#### What the task requires:
Search the data for the word "blue". Reproduce every line where it is found.

[Scene comparison data]

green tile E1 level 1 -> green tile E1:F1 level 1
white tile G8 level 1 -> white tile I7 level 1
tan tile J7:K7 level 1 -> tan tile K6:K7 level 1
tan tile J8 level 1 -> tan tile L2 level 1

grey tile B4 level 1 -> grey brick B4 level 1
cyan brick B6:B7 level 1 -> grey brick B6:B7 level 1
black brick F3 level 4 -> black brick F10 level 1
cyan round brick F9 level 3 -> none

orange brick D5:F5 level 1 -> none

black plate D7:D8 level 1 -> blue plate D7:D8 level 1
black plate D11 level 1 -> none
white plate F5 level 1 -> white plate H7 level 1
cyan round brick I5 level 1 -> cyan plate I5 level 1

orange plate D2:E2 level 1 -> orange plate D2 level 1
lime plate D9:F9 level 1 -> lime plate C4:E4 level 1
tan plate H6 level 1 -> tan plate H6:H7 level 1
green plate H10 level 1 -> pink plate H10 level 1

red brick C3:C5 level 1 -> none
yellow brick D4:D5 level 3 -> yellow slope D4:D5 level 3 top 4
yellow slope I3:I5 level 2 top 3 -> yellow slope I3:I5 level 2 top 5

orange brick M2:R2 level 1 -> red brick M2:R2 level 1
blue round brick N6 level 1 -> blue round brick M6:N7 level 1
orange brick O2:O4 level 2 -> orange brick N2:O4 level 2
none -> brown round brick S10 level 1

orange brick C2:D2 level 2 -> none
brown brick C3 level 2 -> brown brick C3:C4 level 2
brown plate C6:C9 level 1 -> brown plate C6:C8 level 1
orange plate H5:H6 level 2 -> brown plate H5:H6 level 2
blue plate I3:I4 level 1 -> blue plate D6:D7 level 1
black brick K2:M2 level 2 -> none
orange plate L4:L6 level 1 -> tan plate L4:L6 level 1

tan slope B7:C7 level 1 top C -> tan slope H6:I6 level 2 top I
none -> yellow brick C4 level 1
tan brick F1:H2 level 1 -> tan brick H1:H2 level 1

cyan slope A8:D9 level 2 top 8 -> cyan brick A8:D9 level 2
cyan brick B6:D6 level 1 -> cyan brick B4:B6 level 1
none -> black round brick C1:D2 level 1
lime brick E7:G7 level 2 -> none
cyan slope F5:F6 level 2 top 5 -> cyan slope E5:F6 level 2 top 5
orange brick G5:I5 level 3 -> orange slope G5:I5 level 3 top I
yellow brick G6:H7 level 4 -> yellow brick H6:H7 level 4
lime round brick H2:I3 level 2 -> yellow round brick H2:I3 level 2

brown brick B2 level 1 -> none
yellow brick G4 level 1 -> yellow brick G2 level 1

#### Finished exercise:
black plate D7:D8 level 1 -> blue plate D7:D8 level 1
blue round brick N6 level 1 -> blue round brick M6:N7 level 1
blue plate I3:I4 level 1 -> blue plate D6:D7 level 1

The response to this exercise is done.